Description of the task :: Your answer must be the exact lines from the one holding "red plane: 2 -> 5" through the last line of the records below, with no pictures.

[[ Data records open ]]

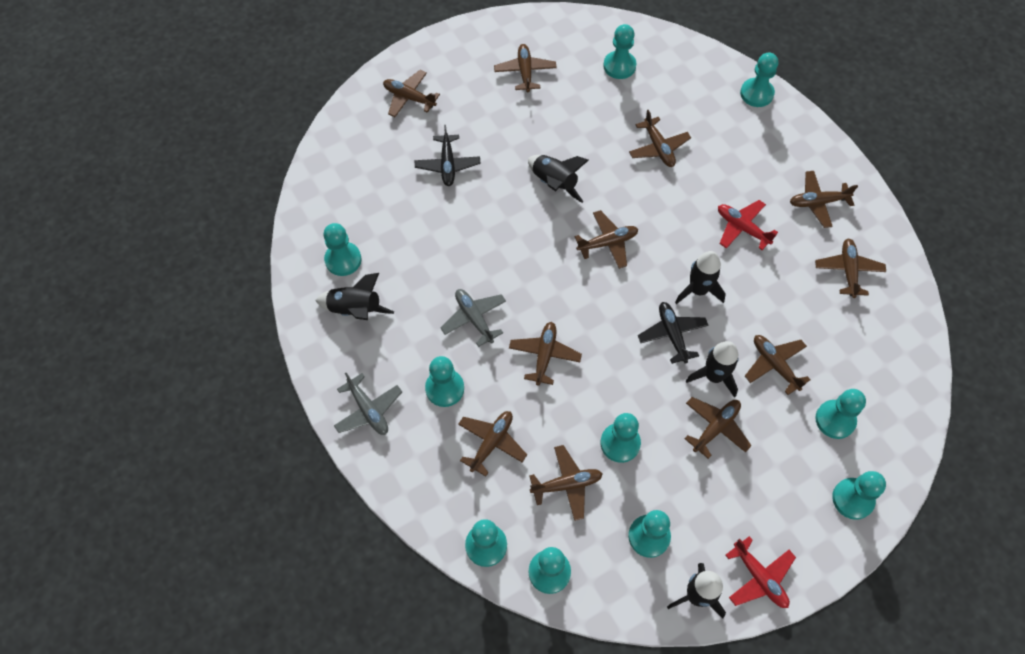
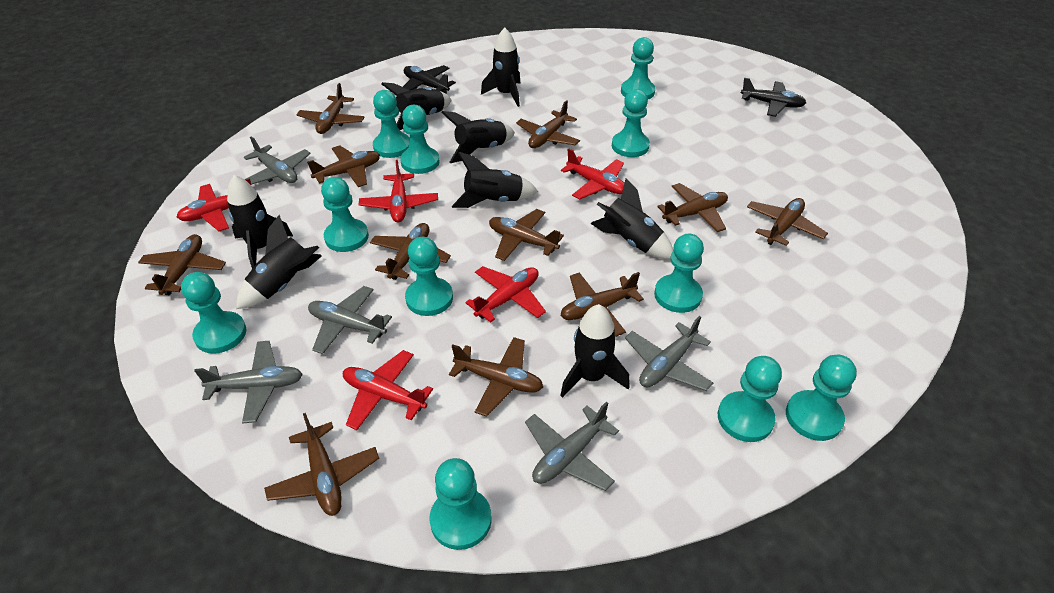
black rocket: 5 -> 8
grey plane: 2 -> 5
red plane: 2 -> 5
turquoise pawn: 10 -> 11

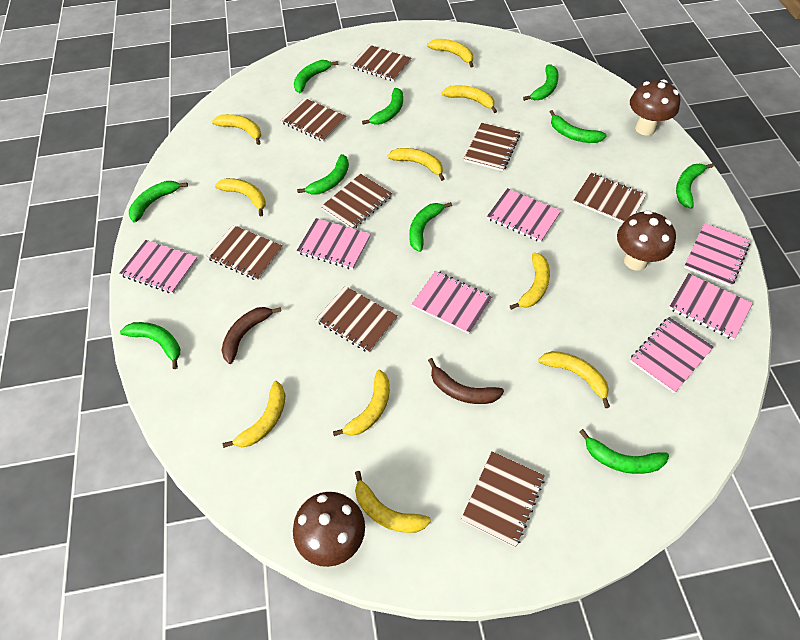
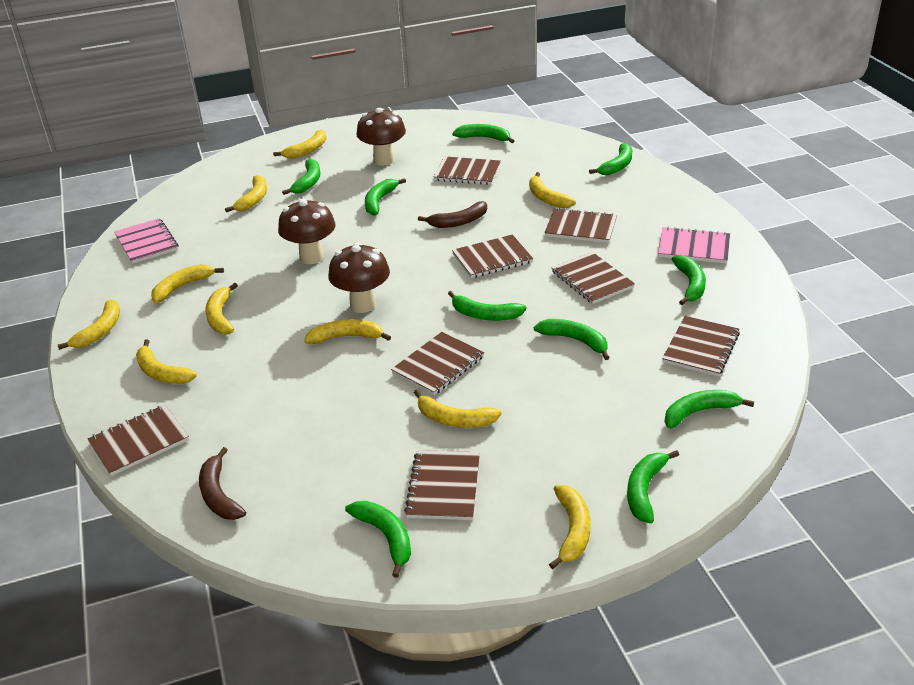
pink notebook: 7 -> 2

[[ Data records closed ]]

Reply ::
red plane: 2 -> 5
turquoise pawn: 10 -> 11

pink notebook: 7 -> 2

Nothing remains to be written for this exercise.